### What you need to do:
Everything in the records below should be printed exactly, except the pictures.

### Material for the task:
* * * * * * *

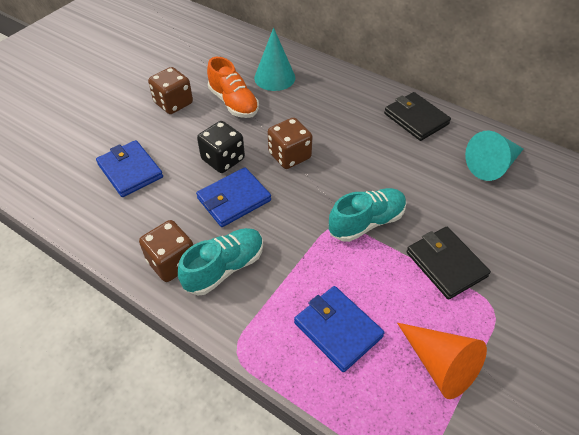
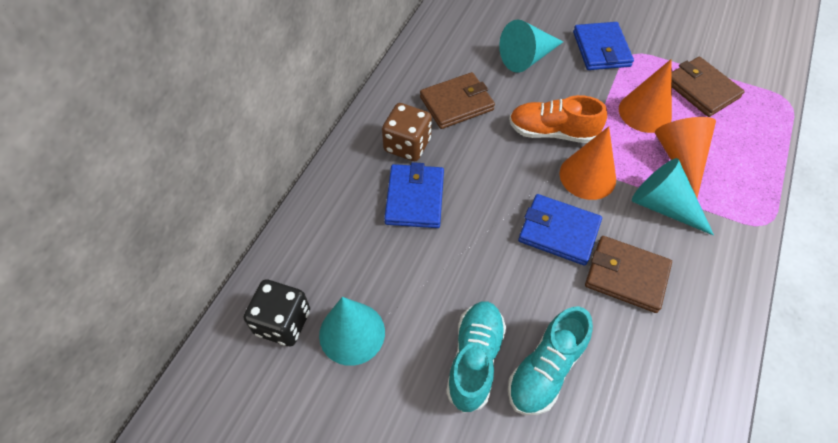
black wallet: 2 -> 0
brown dice: 3 -> 1
brown wallet: 0 -> 3
orange cone: 1 -> 3
turquoise cone: 2 -> 3

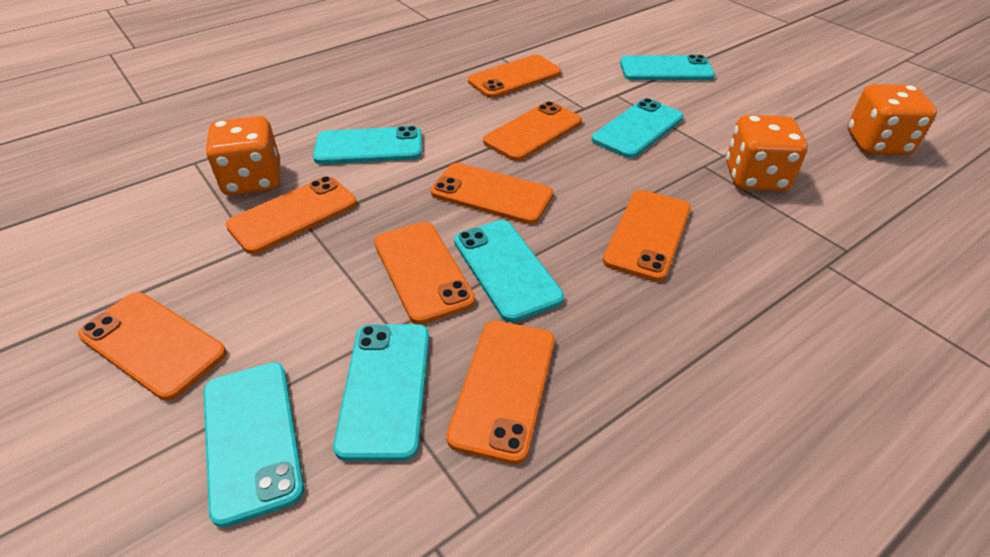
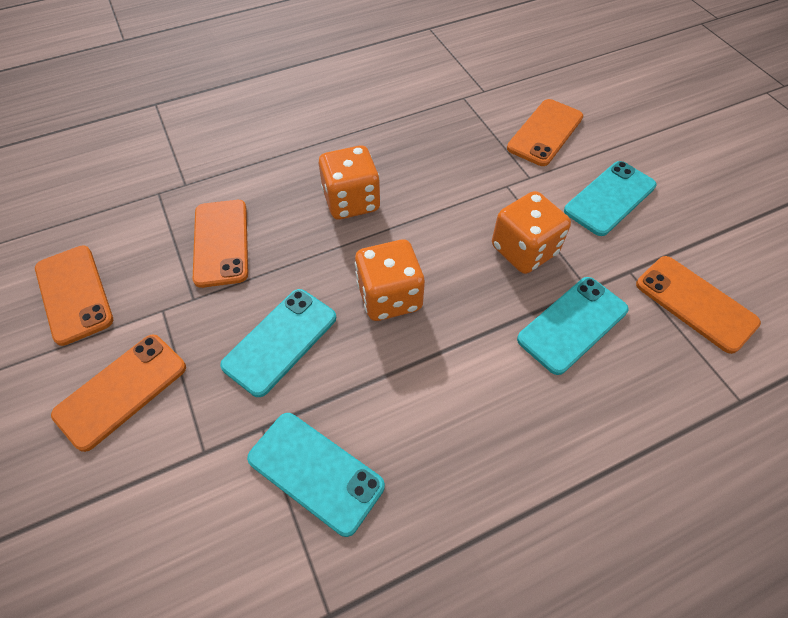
orange phone: 8 -> 5
turquoise phone: 6 -> 4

* * * * * * *

### Answer area:
black wallet: 2 -> 0
brown dice: 3 -> 1
brown wallet: 0 -> 3
orange cone: 1 -> 3
turquoise cone: 2 -> 3

orange phone: 8 -> 5
turquoise phone: 6 -> 4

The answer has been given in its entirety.